:: Dataset excerpts ::
=====

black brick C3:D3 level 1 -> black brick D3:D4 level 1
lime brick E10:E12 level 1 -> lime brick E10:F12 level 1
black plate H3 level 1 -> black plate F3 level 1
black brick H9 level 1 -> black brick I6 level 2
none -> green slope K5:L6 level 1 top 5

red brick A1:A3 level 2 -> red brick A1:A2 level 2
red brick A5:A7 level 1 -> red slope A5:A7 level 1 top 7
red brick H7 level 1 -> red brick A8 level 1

=====

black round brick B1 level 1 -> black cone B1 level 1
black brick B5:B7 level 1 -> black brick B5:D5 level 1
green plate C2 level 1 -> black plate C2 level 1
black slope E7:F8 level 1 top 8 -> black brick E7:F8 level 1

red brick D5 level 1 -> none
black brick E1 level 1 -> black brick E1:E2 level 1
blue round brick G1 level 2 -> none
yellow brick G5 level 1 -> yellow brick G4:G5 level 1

=====

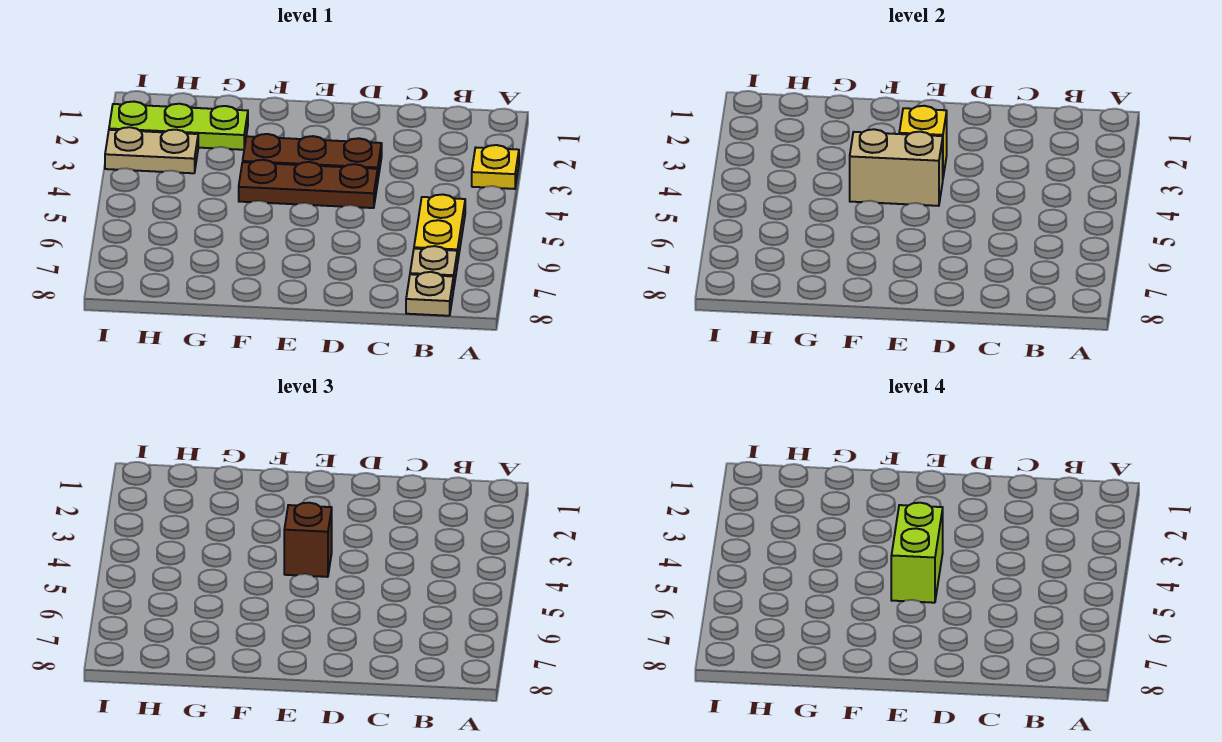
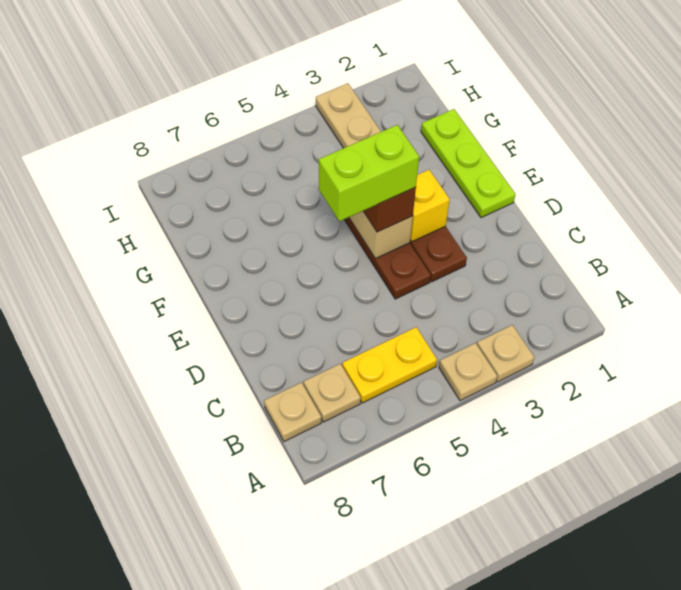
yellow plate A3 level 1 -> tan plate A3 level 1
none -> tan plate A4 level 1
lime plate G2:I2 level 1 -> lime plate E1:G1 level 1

=====

:: What this task involves ::
Copy all lines from the data that hold the word "green".

:: Solution for this task ::
none -> green slope K5:L6 level 1 top 5
green plate C2 level 1 -> black plate C2 level 1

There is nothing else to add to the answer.